WORK ITEM: Having found the line containing "[203 427 270 501]" in the records below, copy that line and each later one exactly, dropping pictures.

Top of SOURCE RECORDS

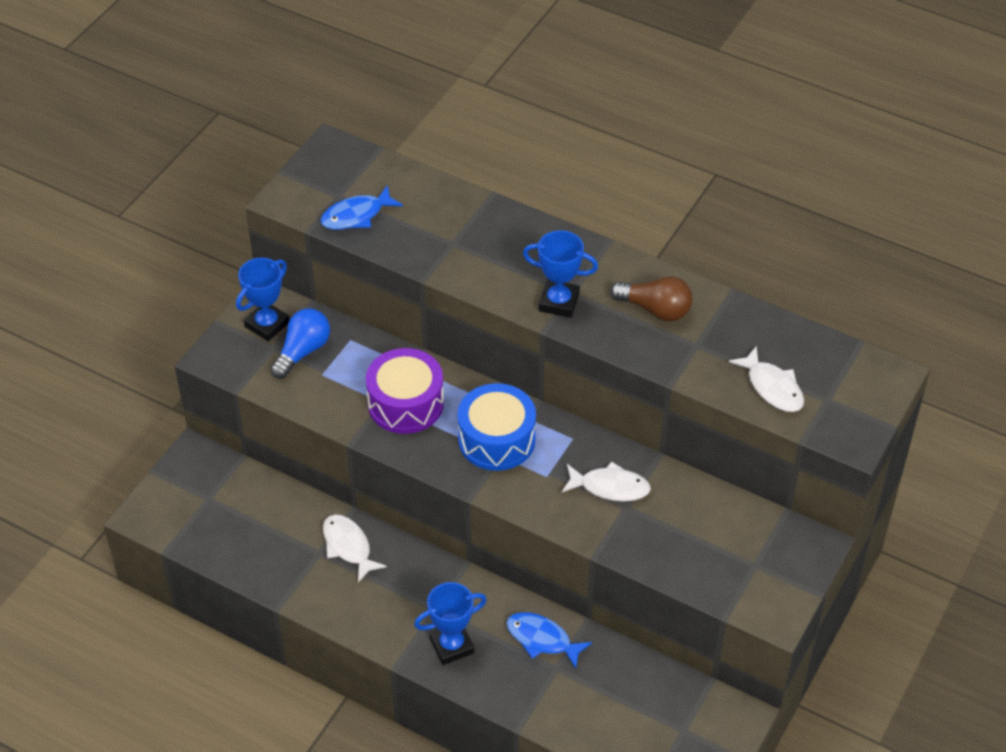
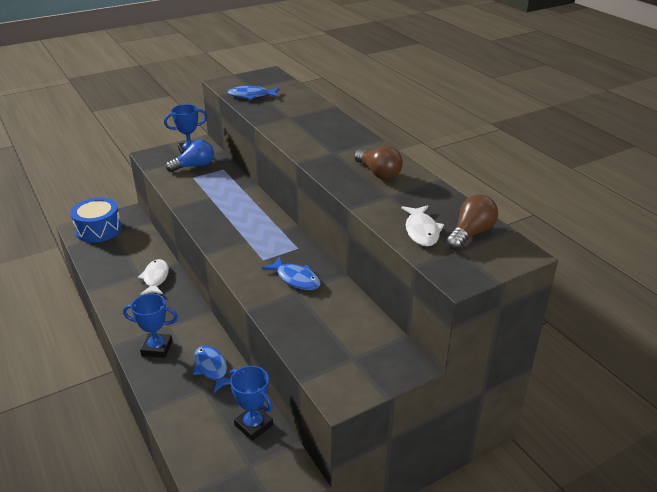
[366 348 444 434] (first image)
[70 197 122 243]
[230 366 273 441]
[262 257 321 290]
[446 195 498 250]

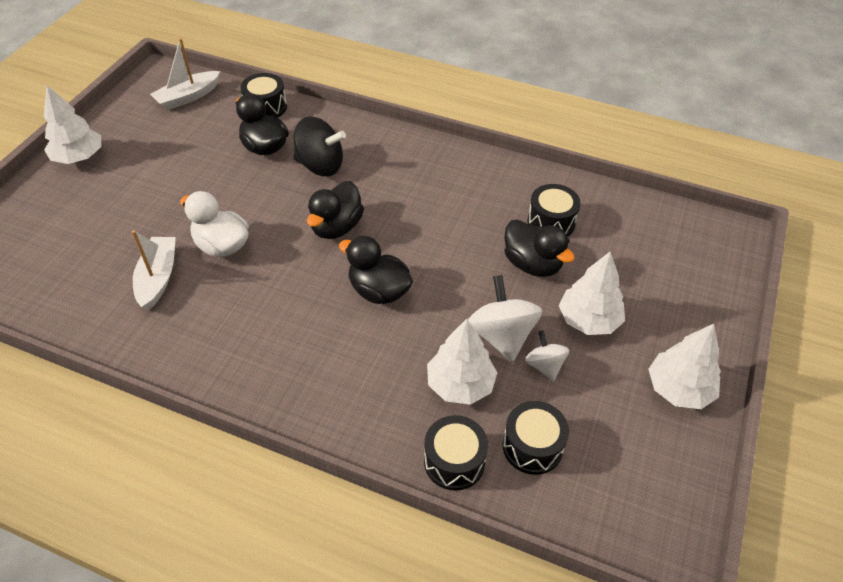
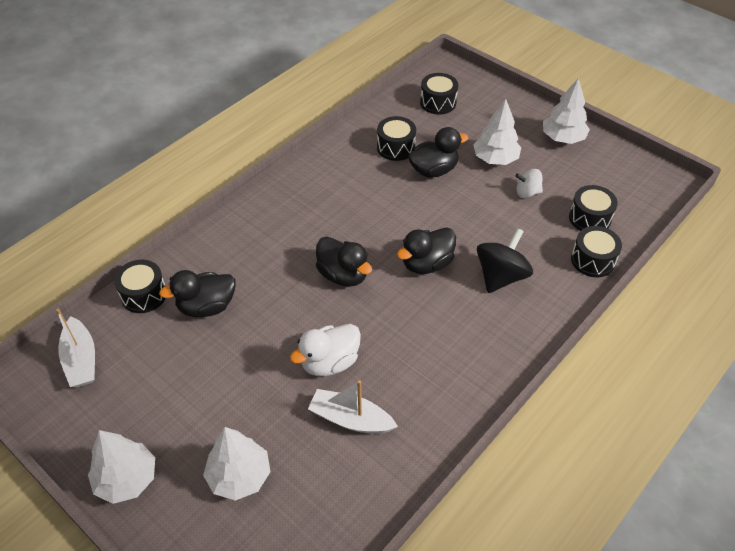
[477 228 533 293]
[203 427 270 501]
[468 275 543 362] (first image)
[420 73 458 115]

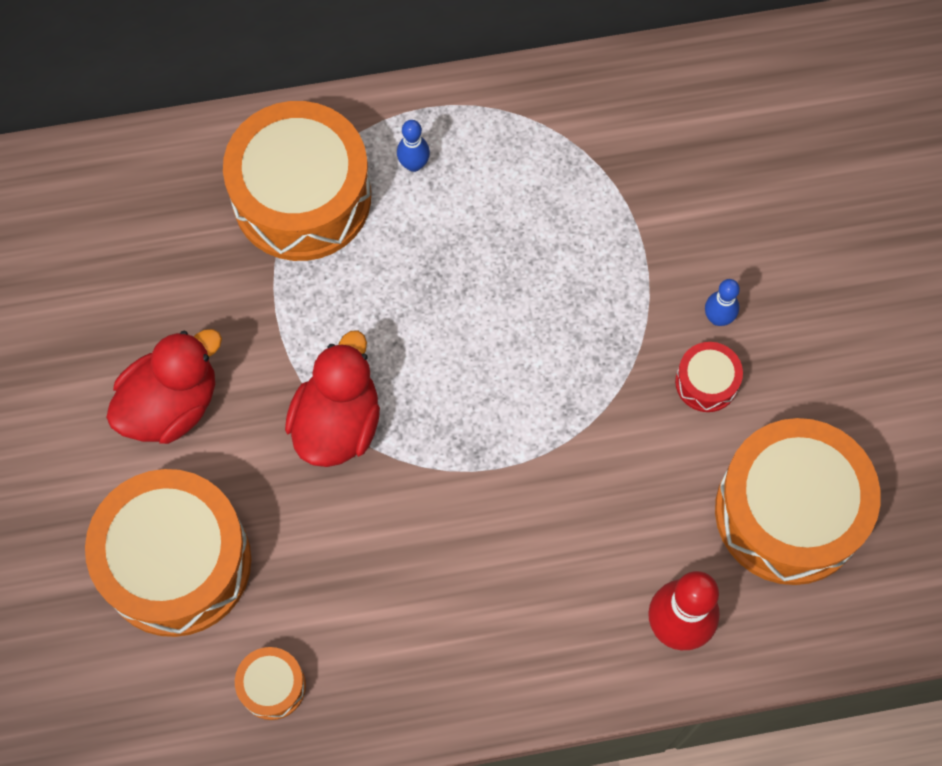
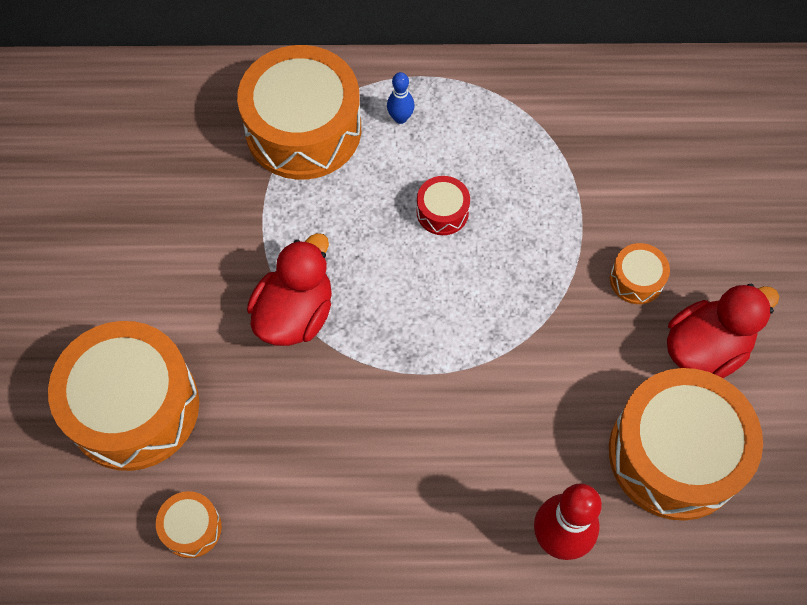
[667 284 779 378]
[417 176 470 235]
[610 243 670 304]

Bottom of SOURCE RECORDS

WORKED SOLUTION:
[203 427 270 501]
[468 275 543 362] (first image)
[420 73 458 115]

[667 284 779 378]
[417 176 470 235]
[610 243 670 304]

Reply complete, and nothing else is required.